*EXERCISE DESCRIPTION*.
Every record should be written out again in full, with no character altered.

Items listed in a dataset

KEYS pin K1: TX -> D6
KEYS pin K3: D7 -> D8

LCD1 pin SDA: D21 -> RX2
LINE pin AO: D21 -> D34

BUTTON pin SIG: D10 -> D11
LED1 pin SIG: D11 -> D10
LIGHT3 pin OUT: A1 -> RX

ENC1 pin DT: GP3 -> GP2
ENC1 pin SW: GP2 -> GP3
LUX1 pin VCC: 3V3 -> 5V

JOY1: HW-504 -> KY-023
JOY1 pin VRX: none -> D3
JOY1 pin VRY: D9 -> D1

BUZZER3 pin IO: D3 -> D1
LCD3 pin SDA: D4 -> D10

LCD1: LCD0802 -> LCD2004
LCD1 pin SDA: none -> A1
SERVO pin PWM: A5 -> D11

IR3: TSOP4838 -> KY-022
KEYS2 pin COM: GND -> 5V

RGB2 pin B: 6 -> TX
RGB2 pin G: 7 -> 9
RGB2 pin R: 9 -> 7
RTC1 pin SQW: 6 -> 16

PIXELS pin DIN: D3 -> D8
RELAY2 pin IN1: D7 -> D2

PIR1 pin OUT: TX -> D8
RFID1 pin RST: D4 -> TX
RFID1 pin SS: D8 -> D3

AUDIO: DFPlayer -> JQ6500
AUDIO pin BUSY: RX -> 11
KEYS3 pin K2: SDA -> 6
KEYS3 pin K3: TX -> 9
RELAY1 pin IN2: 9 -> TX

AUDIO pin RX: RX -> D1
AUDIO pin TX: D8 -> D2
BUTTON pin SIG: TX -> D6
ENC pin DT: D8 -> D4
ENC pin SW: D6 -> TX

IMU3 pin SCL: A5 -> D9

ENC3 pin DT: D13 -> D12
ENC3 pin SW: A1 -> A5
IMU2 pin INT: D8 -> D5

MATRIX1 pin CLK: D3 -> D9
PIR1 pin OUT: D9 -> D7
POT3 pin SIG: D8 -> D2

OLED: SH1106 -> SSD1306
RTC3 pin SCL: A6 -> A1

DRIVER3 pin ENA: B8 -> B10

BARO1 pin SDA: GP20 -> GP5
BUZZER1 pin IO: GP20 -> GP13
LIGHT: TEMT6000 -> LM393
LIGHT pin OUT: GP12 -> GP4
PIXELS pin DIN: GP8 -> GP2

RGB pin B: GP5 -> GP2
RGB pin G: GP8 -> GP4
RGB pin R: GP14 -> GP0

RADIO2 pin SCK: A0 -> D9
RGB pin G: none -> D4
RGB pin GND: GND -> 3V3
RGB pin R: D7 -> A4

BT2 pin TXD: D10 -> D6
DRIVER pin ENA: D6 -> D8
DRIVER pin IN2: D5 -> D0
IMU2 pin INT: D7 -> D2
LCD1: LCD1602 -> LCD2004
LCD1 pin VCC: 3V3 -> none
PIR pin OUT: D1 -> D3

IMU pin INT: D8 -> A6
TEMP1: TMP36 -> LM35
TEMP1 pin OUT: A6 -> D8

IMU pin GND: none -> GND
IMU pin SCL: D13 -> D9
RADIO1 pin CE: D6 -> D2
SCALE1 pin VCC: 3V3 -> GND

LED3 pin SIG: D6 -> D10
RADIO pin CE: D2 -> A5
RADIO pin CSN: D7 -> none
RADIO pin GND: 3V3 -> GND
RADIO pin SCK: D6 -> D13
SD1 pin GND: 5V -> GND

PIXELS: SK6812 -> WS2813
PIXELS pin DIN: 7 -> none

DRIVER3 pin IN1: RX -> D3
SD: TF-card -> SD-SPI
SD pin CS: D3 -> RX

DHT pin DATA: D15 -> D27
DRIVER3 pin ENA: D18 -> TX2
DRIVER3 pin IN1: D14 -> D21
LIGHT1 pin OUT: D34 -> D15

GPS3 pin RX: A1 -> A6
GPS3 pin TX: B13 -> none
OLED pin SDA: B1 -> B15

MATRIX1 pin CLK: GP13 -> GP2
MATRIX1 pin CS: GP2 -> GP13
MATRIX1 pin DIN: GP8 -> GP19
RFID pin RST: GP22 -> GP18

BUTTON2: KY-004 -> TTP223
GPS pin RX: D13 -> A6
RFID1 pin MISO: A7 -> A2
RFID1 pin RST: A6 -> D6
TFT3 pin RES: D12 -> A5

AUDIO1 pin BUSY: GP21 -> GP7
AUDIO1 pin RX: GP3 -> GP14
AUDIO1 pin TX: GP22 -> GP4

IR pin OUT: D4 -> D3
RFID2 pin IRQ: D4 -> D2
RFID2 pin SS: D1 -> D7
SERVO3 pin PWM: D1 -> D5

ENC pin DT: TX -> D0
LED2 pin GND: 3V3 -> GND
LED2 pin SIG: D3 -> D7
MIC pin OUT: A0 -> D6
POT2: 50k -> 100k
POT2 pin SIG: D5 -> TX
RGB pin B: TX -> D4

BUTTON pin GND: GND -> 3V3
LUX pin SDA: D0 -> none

*ANSWER TO THIS EXERCISE*.
KEYS pin K1: TX -> D6
KEYS pin K3: D7 -> D8

LCD1 pin SDA: D21 -> RX2
LINE pin AO: D21 -> D34

BUTTON pin SIG: D10 -> D11
LED1 pin SIG: D11 -> D10
LIGHT3 pin OUT: A1 -> RX

ENC1 pin DT: GP3 -> GP2
ENC1 pin SW: GP2 -> GP3
LUX1 pin VCC: 3V3 -> 5V

JOY1: HW-504 -> KY-023
JOY1 pin VRX: none -> D3
JOY1 pin VRY: D9 -> D1

BUZZER3 pin IO: D3 -> D1
LCD3 pin SDA: D4 -> D10

LCD1: LCD0802 -> LCD2004
LCD1 pin SDA: none -> A1
SERVO pin PWM: A5 -> D11

IR3: TSOP4838 -> KY-022
KEYS2 pin COM: GND -> 5V

RGB2 pin B: 6 -> TX
RGB2 pin G: 7 -> 9
RGB2 pin R: 9 -> 7
RTC1 pin SQW: 6 -> 16

PIXELS pin DIN: D3 -> D8
RELAY2 pin IN1: D7 -> D2

PIR1 pin OUT: TX -> D8
RFID1 pin RST: D4 -> TX
RFID1 pin SS: D8 -> D3

AUDIO: DFPlayer -> JQ6500
AUDIO pin BUSY: RX -> 11
KEYS3 pin K2: SDA -> 6
KEYS3 pin K3: TX -> 9
RELAY1 pin IN2: 9 -> TX

AUDIO pin RX: RX -> D1
AUDIO pin TX: D8 -> D2
BUTTON pin SIG: TX -> D6
ENC pin DT: D8 -> D4
ENC pin SW: D6 -> TX

IMU3 pin SCL: A5 -> D9

ENC3 pin DT: D13 -> D12
ENC3 pin SW: A1 -> A5
IMU2 pin INT: D8 -> D5

MATRIX1 pin CLK: D3 -> D9
PIR1 pin OUT: D9 -> D7
POT3 pin SIG: D8 -> D2

OLED: SH1106 -> SSD1306
RTC3 pin SCL: A6 -> A1

DRIVER3 pin ENA: B8 -> B10

BARO1 pin SDA: GP20 -> GP5
BUZZER1 pin IO: GP20 -> GP13
LIGHT: TEMT6000 -> LM393
LIGHT pin OUT: GP12 -> GP4
PIXELS pin DIN: GP8 -> GP2

RGB pin B: GP5 -> GP2
RGB pin G: GP8 -> GP4
RGB pin R: GP14 -> GP0

RADIO2 pin SCK: A0 -> D9
RGB pin G: none -> D4
RGB pin GND: GND -> 3V3
RGB pin R: D7 -> A4

BT2 pin TXD: D10 -> D6
DRIVER pin ENA: D6 -> D8
DRIVER pin IN2: D5 -> D0
IMU2 pin INT: D7 -> D2
LCD1: LCD1602 -> LCD2004
LCD1 pin VCC: 3V3 -> none
PIR pin OUT: D1 -> D3

IMU pin INT: D8 -> A6
TEMP1: TMP36 -> LM35
TEMP1 pin OUT: A6 -> D8

IMU pin GND: none -> GND
IMU pin SCL: D13 -> D9
RADIO1 pin CE: D6 -> D2
SCALE1 pin VCC: 3V3 -> GND

LED3 pin SIG: D6 -> D10
RADIO pin CE: D2 -> A5
RADIO pin CSN: D7 -> none
RADIO pin GND: 3V3 -> GND
RADIO pin SCK: D6 -> D13
SD1 pin GND: 5V -> GND

PIXELS: SK6812 -> WS2813
PIXELS pin DIN: 7 -> none

DRIVER3 pin IN1: RX -> D3
SD: TF-card -> SD-SPI
SD pin CS: D3 -> RX

DHT pin DATA: D15 -> D27
DRIVER3 pin ENA: D18 -> TX2
DRIVER3 pin IN1: D14 -> D21
LIGHT1 pin OUT: D34 -> D15

GPS3 pin RX: A1 -> A6
GPS3 pin TX: B13 -> none
OLED pin SDA: B1 -> B15

MATRIX1 pin CLK: GP13 -> GP2
MATRIX1 pin CS: GP2 -> GP13
MATRIX1 pin DIN: GP8 -> GP19
RFID pin RST: GP22 -> GP18

BUTTON2: KY-004 -> TTP223
GPS pin RX: D13 -> A6
RFID1 pin MISO: A7 -> A2
RFID1 pin RST: A6 -> D6
TFT3 pin RES: D12 -> A5

AUDIO1 pin BUSY: GP21 -> GP7
AUDIO1 pin RX: GP3 -> GP14
AUDIO1 pin TX: GP22 -> GP4

IR pin OUT: D4 -> D3
RFID2 pin IRQ: D4 -> D2
RFID2 pin SS: D1 -> D7
SERVO3 pin PWM: D1 -> D5

ENC pin DT: TX -> D0
LED2 pin GND: 3V3 -> GND
LED2 pin SIG: D3 -> D7
MIC pin OUT: A0 -> D6
POT2: 50k -> 100k
POT2 pin SIG: D5 -> TX
RGB pin B: TX -> D4

BUTTON pin GND: GND -> 3V3
LUX pin SDA: D0 -> none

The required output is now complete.